## EXERCISE
Once the line with "R3: 33k (W2, W8) -> 1.5k (W2, W8)" is found in the entries below, print it and each following line exactly, stopping after the line with "NTC1: 22k (INT, VCC) -> none"; print nothing else.

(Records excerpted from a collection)
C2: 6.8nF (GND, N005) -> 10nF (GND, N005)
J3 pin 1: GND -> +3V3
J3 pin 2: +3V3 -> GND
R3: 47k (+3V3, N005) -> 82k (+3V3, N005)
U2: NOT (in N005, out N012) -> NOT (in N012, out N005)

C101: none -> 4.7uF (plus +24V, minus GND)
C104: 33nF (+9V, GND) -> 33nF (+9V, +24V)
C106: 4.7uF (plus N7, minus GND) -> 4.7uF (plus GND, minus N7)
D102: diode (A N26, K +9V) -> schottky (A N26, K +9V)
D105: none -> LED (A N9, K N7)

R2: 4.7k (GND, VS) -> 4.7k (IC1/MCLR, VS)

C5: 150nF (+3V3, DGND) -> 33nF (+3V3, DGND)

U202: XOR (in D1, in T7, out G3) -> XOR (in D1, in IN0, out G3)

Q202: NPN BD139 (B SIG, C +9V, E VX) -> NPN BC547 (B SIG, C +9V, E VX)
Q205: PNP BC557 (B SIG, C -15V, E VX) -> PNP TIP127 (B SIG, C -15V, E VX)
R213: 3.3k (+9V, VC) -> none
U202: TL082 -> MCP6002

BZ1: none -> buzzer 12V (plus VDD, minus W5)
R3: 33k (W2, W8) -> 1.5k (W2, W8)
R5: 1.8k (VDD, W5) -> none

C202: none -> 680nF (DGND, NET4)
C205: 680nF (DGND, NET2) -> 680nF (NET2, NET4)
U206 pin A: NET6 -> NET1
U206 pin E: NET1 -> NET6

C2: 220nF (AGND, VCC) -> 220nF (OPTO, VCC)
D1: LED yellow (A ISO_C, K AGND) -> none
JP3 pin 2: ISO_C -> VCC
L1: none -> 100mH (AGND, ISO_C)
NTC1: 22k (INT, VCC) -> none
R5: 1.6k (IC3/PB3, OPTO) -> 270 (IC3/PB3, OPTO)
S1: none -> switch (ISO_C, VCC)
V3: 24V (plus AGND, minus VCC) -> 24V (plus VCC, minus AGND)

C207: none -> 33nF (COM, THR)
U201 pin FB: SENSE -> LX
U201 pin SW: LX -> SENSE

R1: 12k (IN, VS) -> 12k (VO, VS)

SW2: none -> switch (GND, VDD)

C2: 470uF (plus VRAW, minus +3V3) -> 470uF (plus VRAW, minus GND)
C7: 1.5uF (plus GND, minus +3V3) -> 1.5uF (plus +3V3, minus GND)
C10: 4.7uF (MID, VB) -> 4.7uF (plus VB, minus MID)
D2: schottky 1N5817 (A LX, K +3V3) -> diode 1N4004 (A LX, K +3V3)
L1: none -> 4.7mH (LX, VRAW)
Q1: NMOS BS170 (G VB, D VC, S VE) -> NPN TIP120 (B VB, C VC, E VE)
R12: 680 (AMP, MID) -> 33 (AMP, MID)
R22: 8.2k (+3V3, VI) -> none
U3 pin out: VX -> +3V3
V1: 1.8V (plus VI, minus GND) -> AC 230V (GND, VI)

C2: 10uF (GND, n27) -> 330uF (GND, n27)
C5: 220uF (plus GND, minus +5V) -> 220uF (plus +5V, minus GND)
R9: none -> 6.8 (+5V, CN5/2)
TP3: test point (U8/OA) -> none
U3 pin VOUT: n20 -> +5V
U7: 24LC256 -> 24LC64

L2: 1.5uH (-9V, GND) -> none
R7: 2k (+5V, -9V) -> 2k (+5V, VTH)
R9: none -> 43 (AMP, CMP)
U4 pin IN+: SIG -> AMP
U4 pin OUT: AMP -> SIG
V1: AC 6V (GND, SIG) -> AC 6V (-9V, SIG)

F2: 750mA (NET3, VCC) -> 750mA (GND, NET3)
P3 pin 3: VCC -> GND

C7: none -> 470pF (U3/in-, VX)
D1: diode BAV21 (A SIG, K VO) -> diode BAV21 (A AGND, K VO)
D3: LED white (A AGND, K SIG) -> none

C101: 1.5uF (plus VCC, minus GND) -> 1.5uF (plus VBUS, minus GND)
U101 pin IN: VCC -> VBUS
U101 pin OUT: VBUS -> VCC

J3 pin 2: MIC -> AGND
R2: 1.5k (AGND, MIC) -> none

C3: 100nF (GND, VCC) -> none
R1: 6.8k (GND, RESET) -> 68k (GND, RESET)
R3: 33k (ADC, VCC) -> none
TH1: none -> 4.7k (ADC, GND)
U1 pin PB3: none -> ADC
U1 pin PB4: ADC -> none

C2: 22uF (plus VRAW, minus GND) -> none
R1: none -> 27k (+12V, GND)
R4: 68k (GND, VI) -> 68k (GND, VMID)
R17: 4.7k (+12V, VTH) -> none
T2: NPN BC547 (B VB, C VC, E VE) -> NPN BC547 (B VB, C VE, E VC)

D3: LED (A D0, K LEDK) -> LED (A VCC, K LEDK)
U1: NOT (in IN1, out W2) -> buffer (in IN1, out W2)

## ANSWER BOX
R3: 33k (W2, W8) -> 1.5k (W2, W8)
R5: 1.8k (VDD, W5) -> none

C202: none -> 680nF (DGND, NET4)
C205: 680nF (DGND, NET2) -> 680nF (NET2, NET4)
U206 pin A: NET6 -> NET1
U206 pin E: NET1 -> NET6

C2: 220nF (AGND, VCC) -> 220nF (OPTO, VCC)
D1: LED yellow (A ISO_C, K AGND) -> none
JP3 pin 2: ISO_C -> VCC
L1: none -> 100mH (AGND, ISO_C)
NTC1: 22k (INT, VCC) -> none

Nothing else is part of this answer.